---------- DATA FOR THIS EXERCISE ----------
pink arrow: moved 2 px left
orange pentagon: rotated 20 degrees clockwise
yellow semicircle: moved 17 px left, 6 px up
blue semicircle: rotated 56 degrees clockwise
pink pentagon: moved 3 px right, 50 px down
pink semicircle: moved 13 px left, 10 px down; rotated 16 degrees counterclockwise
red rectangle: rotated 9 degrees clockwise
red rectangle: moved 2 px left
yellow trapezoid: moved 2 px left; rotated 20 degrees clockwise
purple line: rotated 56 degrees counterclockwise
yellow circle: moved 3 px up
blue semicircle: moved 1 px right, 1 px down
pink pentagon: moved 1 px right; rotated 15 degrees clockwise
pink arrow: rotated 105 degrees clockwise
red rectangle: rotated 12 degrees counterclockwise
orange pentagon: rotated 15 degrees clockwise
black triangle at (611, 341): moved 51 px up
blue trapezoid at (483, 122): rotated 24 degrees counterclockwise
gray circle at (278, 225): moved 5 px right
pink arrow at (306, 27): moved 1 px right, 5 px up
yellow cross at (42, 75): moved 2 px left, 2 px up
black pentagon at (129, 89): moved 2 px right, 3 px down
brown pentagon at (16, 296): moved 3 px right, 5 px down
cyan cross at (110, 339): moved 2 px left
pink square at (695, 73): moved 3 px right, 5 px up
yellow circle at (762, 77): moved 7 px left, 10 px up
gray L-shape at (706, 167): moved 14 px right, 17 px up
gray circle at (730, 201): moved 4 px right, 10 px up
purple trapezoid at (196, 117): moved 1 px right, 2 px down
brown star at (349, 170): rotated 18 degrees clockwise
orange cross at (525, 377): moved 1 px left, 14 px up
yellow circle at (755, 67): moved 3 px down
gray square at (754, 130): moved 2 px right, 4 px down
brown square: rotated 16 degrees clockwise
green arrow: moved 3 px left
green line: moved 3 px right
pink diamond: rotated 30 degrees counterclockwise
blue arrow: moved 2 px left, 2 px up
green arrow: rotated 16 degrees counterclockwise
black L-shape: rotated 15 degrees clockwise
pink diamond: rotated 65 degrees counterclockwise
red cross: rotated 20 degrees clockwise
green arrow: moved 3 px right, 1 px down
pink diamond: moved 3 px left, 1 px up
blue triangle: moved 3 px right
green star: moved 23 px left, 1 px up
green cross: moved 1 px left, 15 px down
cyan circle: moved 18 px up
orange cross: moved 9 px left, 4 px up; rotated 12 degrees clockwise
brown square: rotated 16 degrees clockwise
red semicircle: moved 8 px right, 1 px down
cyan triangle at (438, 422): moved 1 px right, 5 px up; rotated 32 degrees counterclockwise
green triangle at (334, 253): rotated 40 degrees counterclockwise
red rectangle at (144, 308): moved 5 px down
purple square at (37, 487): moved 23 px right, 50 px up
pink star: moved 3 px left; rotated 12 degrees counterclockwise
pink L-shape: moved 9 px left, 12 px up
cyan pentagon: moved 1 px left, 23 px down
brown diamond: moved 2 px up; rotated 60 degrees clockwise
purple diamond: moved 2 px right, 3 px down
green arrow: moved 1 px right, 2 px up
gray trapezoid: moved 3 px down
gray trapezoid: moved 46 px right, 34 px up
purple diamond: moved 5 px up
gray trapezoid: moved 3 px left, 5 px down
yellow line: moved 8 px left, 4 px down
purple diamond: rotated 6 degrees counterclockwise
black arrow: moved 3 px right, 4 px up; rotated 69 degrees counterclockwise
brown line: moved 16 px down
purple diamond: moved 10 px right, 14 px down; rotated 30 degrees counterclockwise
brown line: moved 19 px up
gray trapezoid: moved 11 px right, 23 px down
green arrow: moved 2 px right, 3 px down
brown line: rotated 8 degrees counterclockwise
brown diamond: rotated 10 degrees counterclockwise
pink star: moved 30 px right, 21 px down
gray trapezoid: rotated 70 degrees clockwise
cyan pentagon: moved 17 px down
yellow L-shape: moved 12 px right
----------
● THE REQUEST
Show each line of the records above that contains the word "semicircle", copied in full.

● RESPONSE TO THE TASK
yellow semicircle: moved 17 px left, 6 px up
blue semicircle: rotated 56 degrees clockwise
pink semicircle: moved 13 px left, 10 px down; rotated 16 degrees counterclockwise
blue semicircle: moved 1 px right, 1 px down
red semicircle: moved 8 px right, 1 px down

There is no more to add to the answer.